*Task to complete*.
Could you repeat, word for word, the line with "after: Kochtopf (lila)" and every line after it in the records below, leaving out any pictures?

*Given records*.
━━━━━━━━
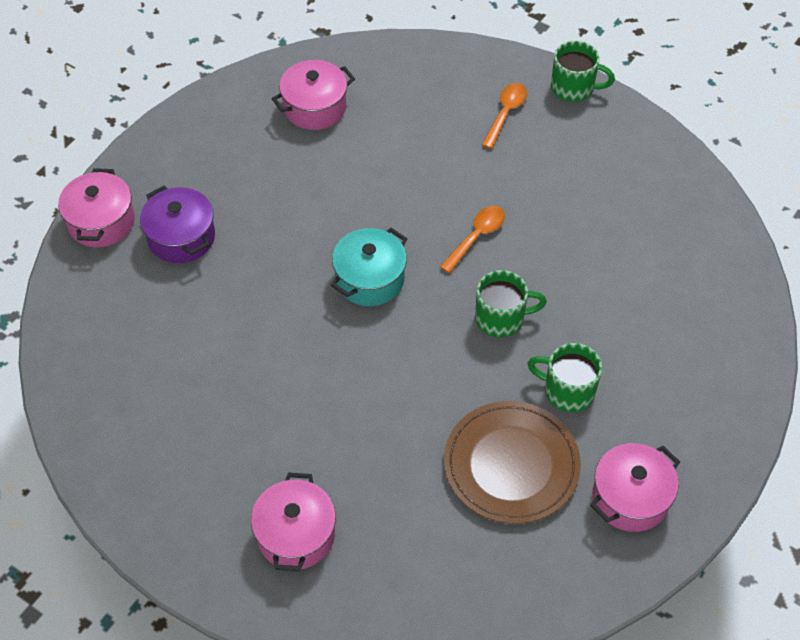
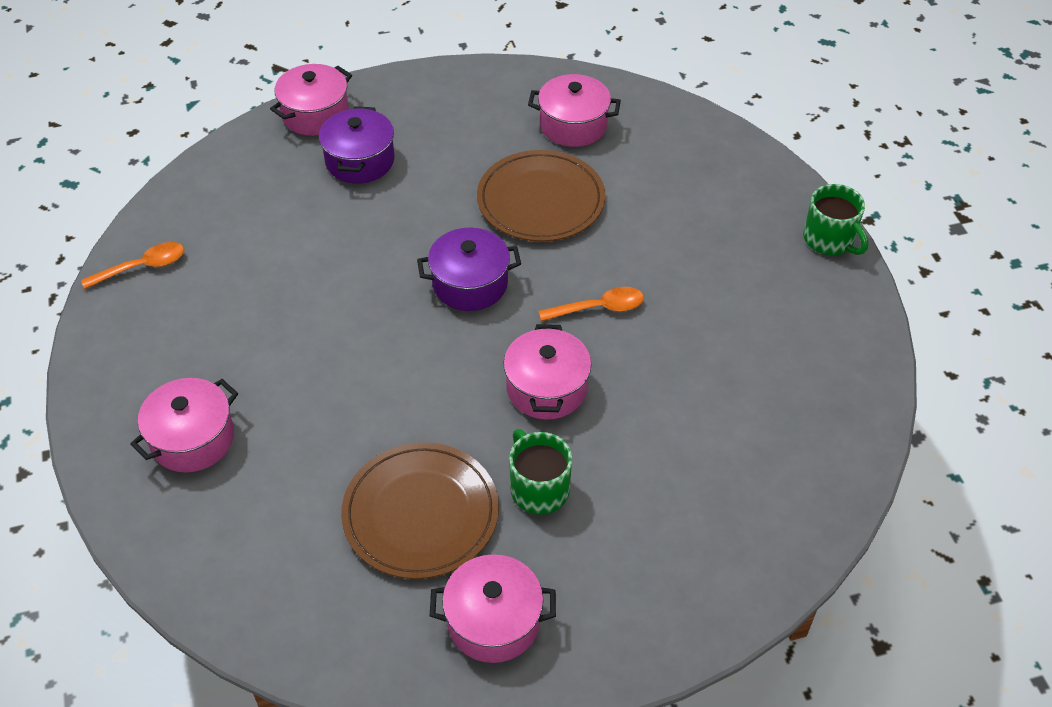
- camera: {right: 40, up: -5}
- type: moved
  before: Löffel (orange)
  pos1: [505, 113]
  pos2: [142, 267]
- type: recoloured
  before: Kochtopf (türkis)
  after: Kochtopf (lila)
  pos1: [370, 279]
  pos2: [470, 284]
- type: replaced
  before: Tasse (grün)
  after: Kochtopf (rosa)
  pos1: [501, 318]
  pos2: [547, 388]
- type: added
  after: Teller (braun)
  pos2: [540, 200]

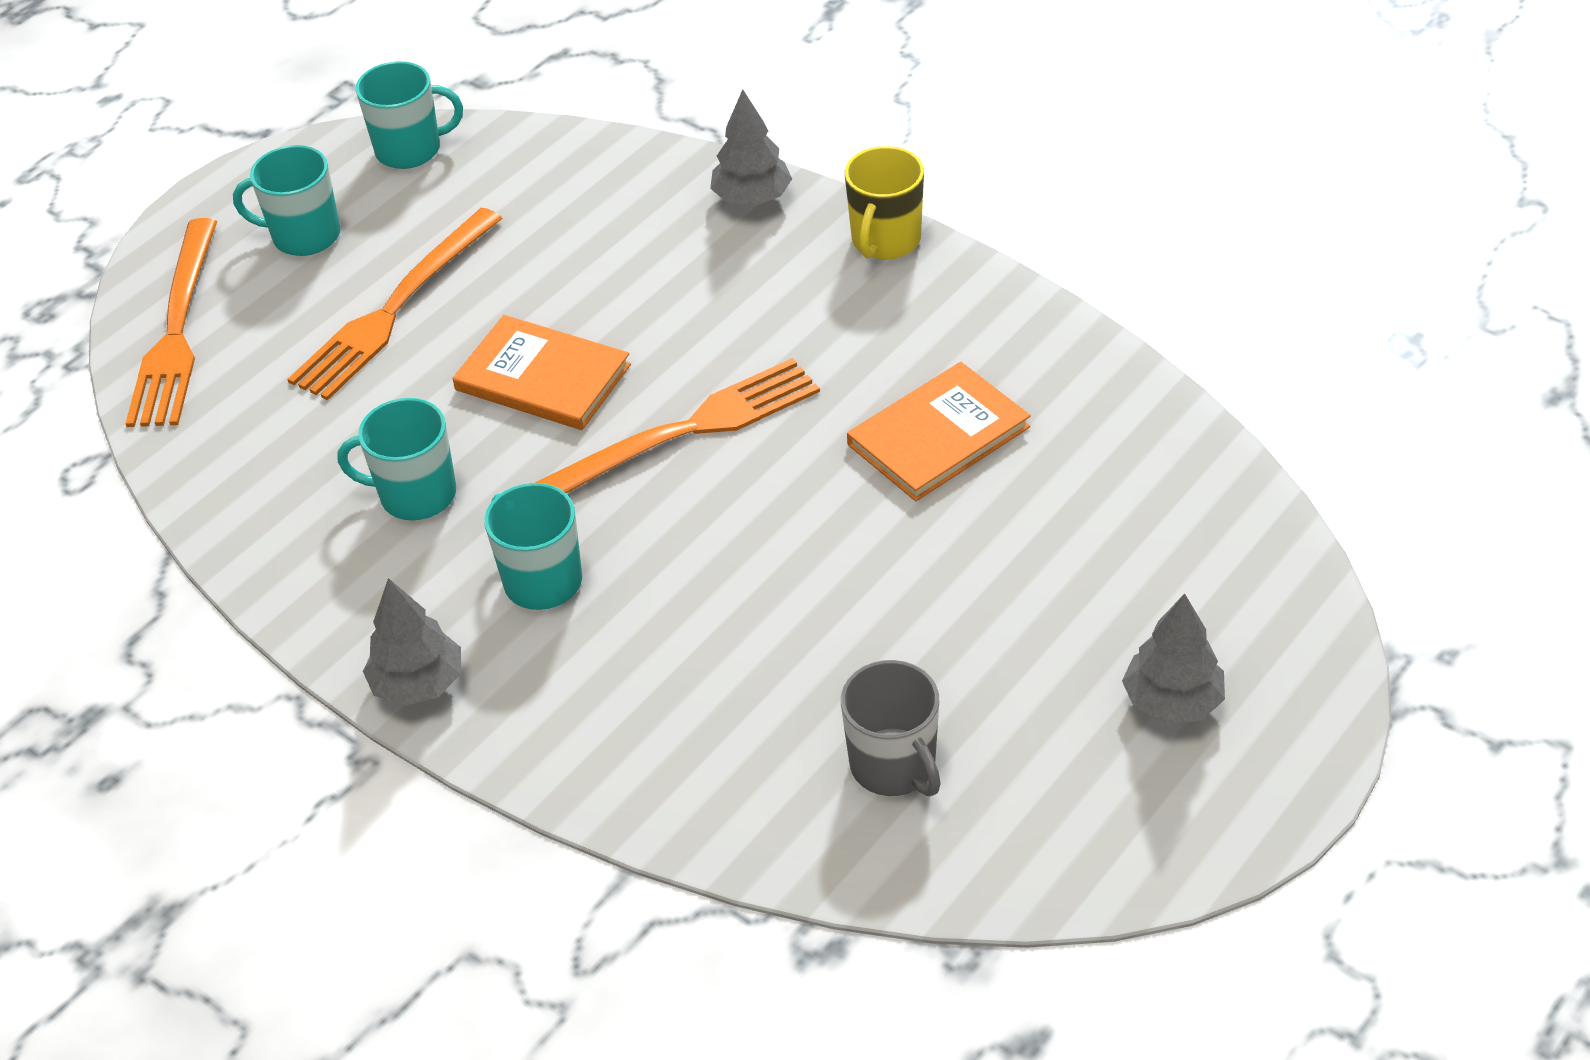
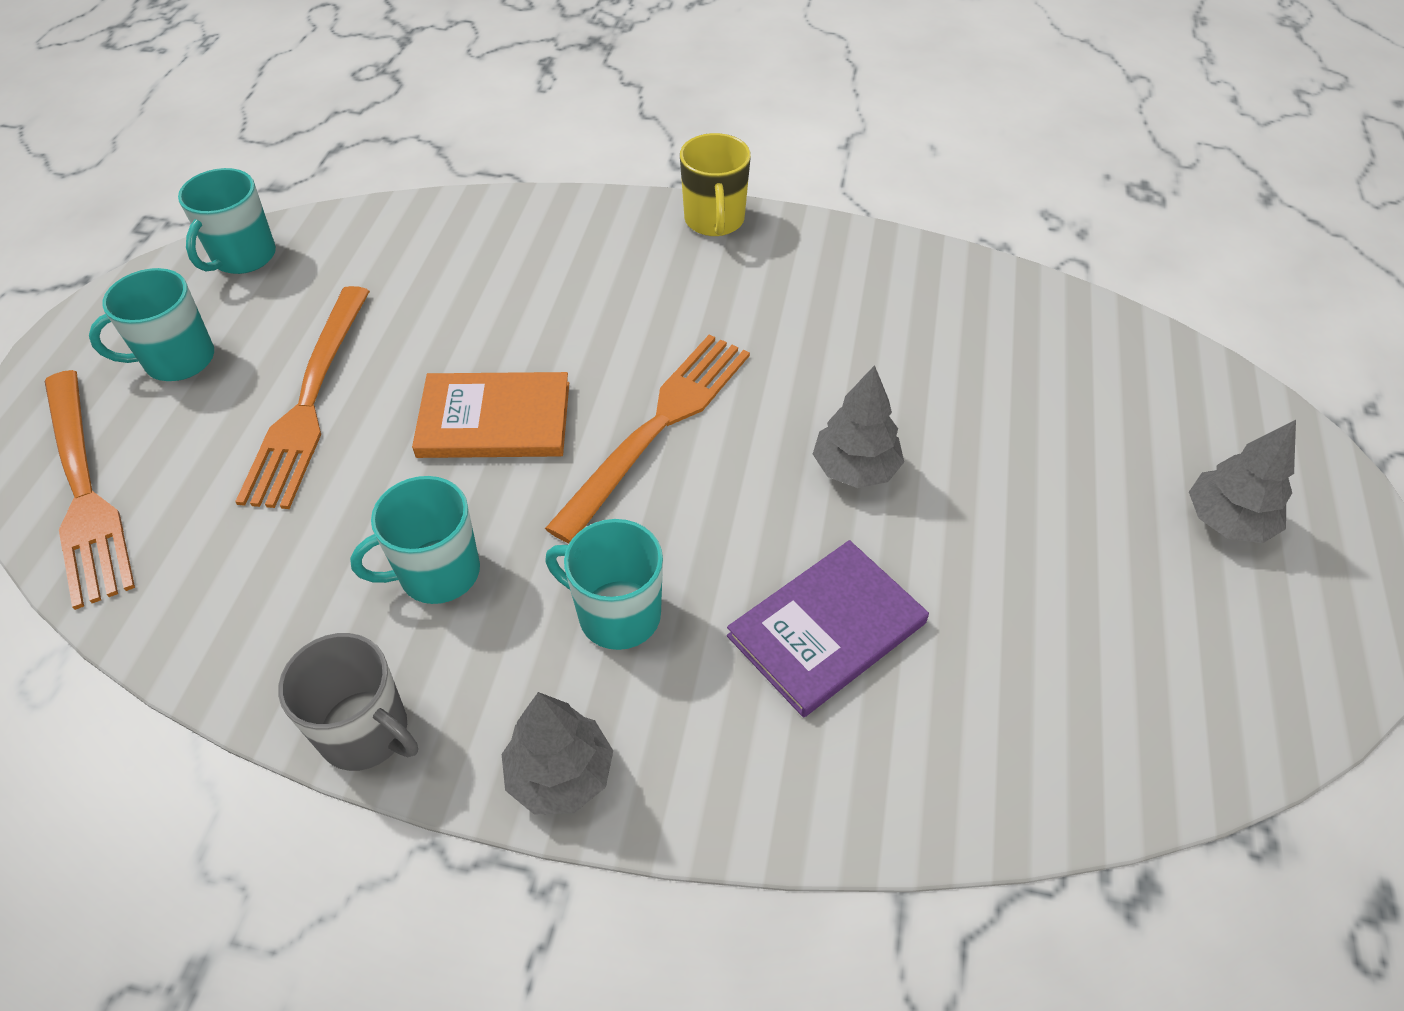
- camera: {right: -30, up: 5}
- type: turned
  before: Tasse (türkis)
  pos1: [410, 150]
  pos2: [243, 257]
  turn: 150
- type: moved
  before: Baum (grau)
  pos1: [752, 198]
  pos2: [855, 469]
- type: removed
  before: Buch (orange)
  pos1: [938, 436]
- type: moved
  before: Tasse (grau)
  pos1: [894, 766]
  pos2: [366, 732]
- type: added
  after: Buch (lila)
  pos2: [826, 629]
━━━━━━━━
*Response area*.
  after: Kochtopf (lila)
  pos1: [370, 279]
  pos2: [470, 284]
- type: replaced
  before: Tasse (grün)
  after: Kochtopf (rosa)
  pos1: [501, 318]
  pos2: [547, 388]
- type: added
  after: Teller (braun)
  pos2: [540, 200]

- camera: {right: -30, up: 5}
- type: turned
  before: Tasse (türkis)
  pos1: [410, 150]
  pos2: [243, 257]
  turn: 150
- type: moved
  before: Baum (grau)
  pos1: [752, 198]
  pos2: [855, 469]
- type: removed
  before: Buch (orange)
  pos1: [938, 436]
- type: moved
  before: Tasse (grau)
  pos1: [894, 766]
  pos2: [366, 732]
- type: added
  after: Buch (lila)
  pos2: [826, 629]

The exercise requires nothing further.